Print only the lines that begin at the line containing "(96, 291) = (492, 349): pink" and end at the last line of the material, both included, without any change.

**Information supplied**
=======
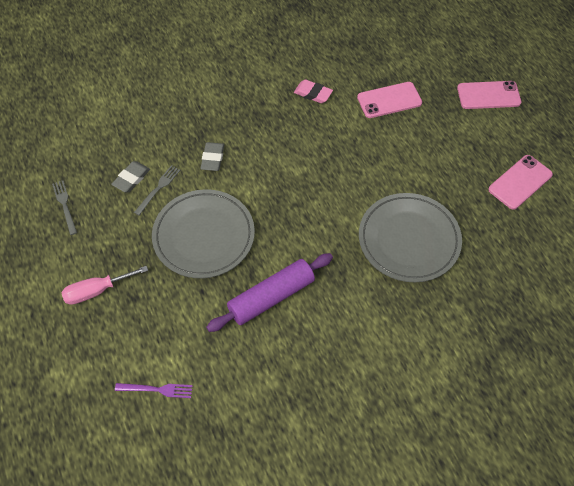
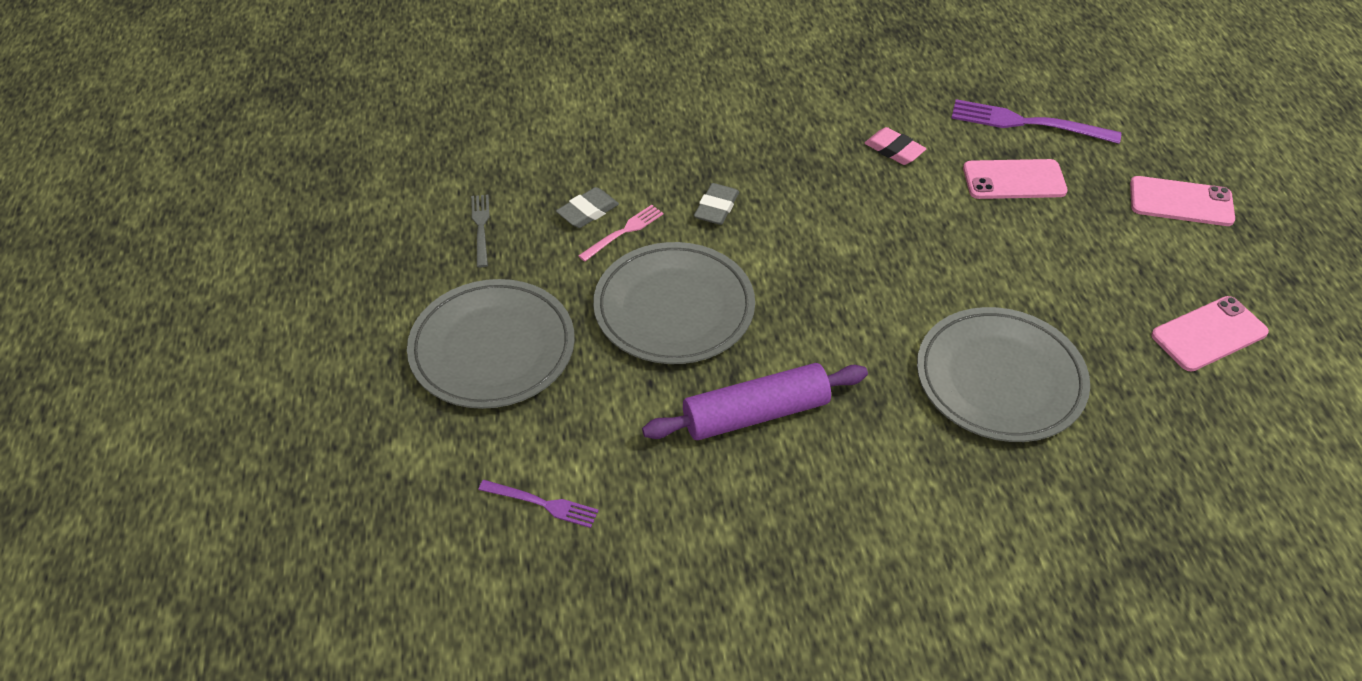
camera: 15 degrees right, 10 degrees down
(96, 291) = (492, 349): pink screwdriver -> grey plate
(158, 188) = (624, 232): grey fork -> pink fork
(389, 58) = (1027, 123): none -> purple fork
=======
**Exercise output**
(96, 291) = (492, 349): pink screwdriver -> grey plate
(158, 188) = (624, 232): grey fork -> pink fork
(389, 58) = (1027, 123): none -> purple fork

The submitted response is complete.